[SUPPLIED MATERIAL — start]

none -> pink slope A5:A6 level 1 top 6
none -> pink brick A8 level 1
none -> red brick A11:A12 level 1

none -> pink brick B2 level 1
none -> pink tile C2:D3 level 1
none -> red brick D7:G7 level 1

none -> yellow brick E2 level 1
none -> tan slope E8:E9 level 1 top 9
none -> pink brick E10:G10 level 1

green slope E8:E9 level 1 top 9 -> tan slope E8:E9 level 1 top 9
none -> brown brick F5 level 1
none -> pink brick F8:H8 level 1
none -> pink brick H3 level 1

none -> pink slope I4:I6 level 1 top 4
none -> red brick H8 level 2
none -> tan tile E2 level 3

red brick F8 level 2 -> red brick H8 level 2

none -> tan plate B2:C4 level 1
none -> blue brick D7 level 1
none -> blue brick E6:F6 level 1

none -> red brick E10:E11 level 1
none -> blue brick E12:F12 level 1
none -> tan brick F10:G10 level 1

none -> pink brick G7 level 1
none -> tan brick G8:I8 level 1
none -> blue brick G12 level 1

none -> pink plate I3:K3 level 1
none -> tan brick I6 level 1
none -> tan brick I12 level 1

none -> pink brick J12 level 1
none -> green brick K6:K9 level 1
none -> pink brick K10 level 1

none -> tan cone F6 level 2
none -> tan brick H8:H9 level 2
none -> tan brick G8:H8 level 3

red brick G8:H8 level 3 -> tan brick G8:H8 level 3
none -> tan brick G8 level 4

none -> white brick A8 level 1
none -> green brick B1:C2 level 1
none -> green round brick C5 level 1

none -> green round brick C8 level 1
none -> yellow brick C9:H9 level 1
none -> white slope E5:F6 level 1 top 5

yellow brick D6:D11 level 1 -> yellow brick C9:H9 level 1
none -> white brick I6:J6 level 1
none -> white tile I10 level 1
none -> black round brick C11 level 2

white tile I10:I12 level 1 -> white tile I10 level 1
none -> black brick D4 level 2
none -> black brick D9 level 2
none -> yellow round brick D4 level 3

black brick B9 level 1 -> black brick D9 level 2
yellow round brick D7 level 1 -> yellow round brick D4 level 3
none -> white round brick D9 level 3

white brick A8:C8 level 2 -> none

[SUPPLIED MATERIAL — finish]

WHAT TO DO
From the first line to the last, reproduce the data exactly.

WRITTEN SOLUTION
none -> pink slope A5:A6 level 1 top 6
none -> pink brick A8 level 1
none -> red brick A11:A12 level 1

none -> pink brick B2 level 1
none -> pink tile C2:D3 level 1
none -> red brick D7:G7 level 1

none -> yellow brick E2 level 1
none -> tan slope E8:E9 level 1 top 9
none -> pink brick E10:G10 level 1

green slope E8:E9 level 1 top 9 -> tan slope E8:E9 level 1 top 9
none -> brown brick F5 level 1
none -> pink brick F8:H8 level 1
none -> pink brick H3 level 1

none -> pink slope I4:I6 level 1 top 4
none -> red brick H8 level 2
none -> tan tile E2 level 3

red brick F8 level 2 -> red brick H8 level 2

none -> tan plate B2:C4 level 1
none -> blue brick D7 level 1
none -> blue brick E6:F6 level 1

none -> red brick E10:E11 level 1
none -> blue brick E12:F12 level 1
none -> tan brick F10:G10 level 1

none -> pink brick G7 level 1
none -> tan brick G8:I8 level 1
none -> blue brick G12 level 1

none -> pink plate I3:K3 level 1
none -> tan brick I6 level 1
none -> tan brick I12 level 1

none -> pink brick J12 level 1
none -> green brick K6:K9 level 1
none -> pink brick K10 level 1

none -> tan cone F6 level 2
none -> tan brick H8:H9 level 2
none -> tan brick G8:H8 level 3

red brick G8:H8 level 3 -> tan brick G8:H8 level 3
none -> tan brick G8 level 4

none -> white brick A8 level 1
none -> green brick B1:C2 level 1
none -> green round brick C5 level 1

none -> green round brick C8 level 1
none -> yellow brick C9:H9 level 1
none -> white slope E5:F6 level 1 top 5

yellow brick D6:D11 level 1 -> yellow brick C9:H9 level 1
none -> white brick I6:J6 level 1
none -> white tile I10 level 1
none -> black round brick C11 level 2

white tile I10:I12 level 1 -> white tile I10 level 1
none -> black brick D4 level 2
none -> black brick D9 level 2
none -> yellow round brick D4 level 3

black brick B9 level 1 -> black brick D9 level 2
yellow round brick D7 level 1 -> yellow round brick D4 level 3
none -> white round brick D9 level 3

white brick A8:C8 level 2 -> none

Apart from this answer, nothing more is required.